Top of Records

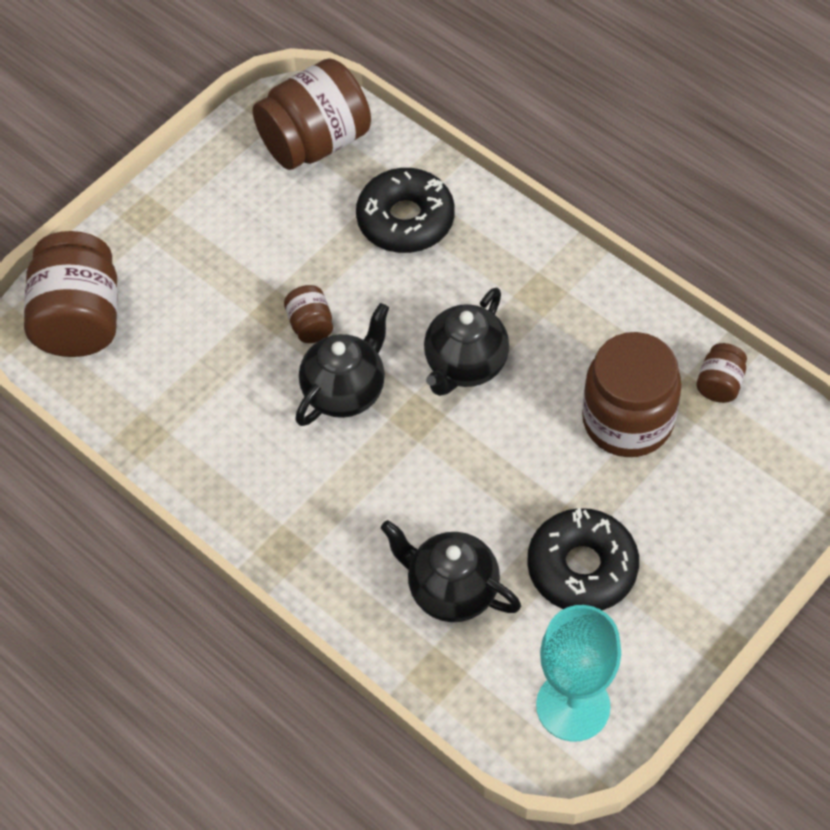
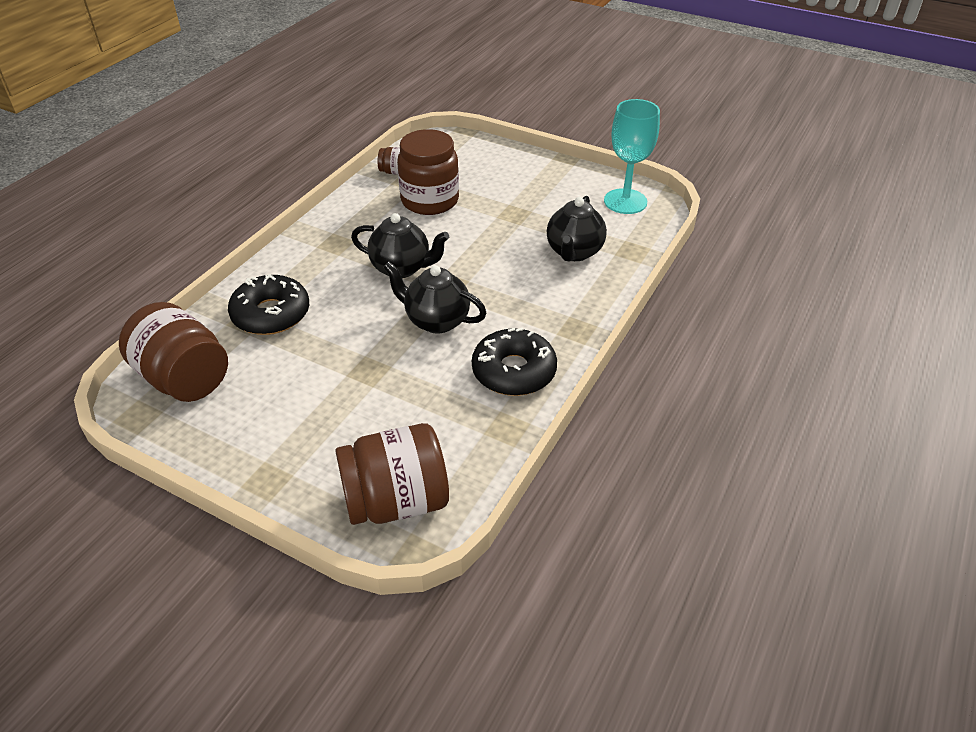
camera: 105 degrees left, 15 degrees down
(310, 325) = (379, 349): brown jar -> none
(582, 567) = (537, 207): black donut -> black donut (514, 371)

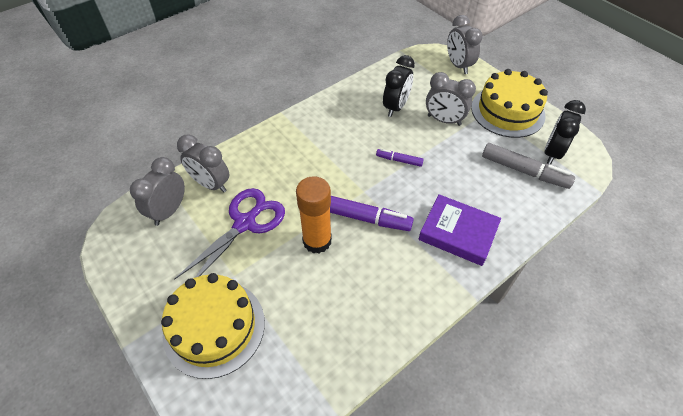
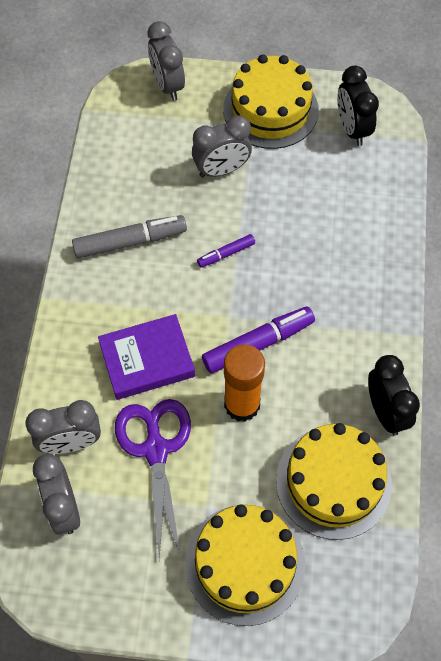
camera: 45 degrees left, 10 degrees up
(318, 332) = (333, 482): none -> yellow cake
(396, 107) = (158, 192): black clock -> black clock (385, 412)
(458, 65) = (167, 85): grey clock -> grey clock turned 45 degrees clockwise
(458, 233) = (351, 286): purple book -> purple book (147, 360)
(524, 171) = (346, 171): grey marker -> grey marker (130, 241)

Bottom of Records

### What this task involves
Retype all entries exactly as they appear, dropping the images.

### Solution below
camera: 105 degrees left, 15 degrees down
(310, 325) = (379, 349): brown jar -> none
(582, 567) = (537, 207): black donut -> black donut (514, 371)

camera: 45 degrees left, 10 degrees up
(318, 332) = (333, 482): none -> yellow cake
(396, 107) = (158, 192): black clock -> black clock (385, 412)
(458, 65) = (167, 85): grey clock -> grey clock turned 45 degrees clockwise
(458, 233) = (351, 286): purple book -> purple book (147, 360)
(524, 171) = (346, 171): grey marker -> grey marker (130, 241)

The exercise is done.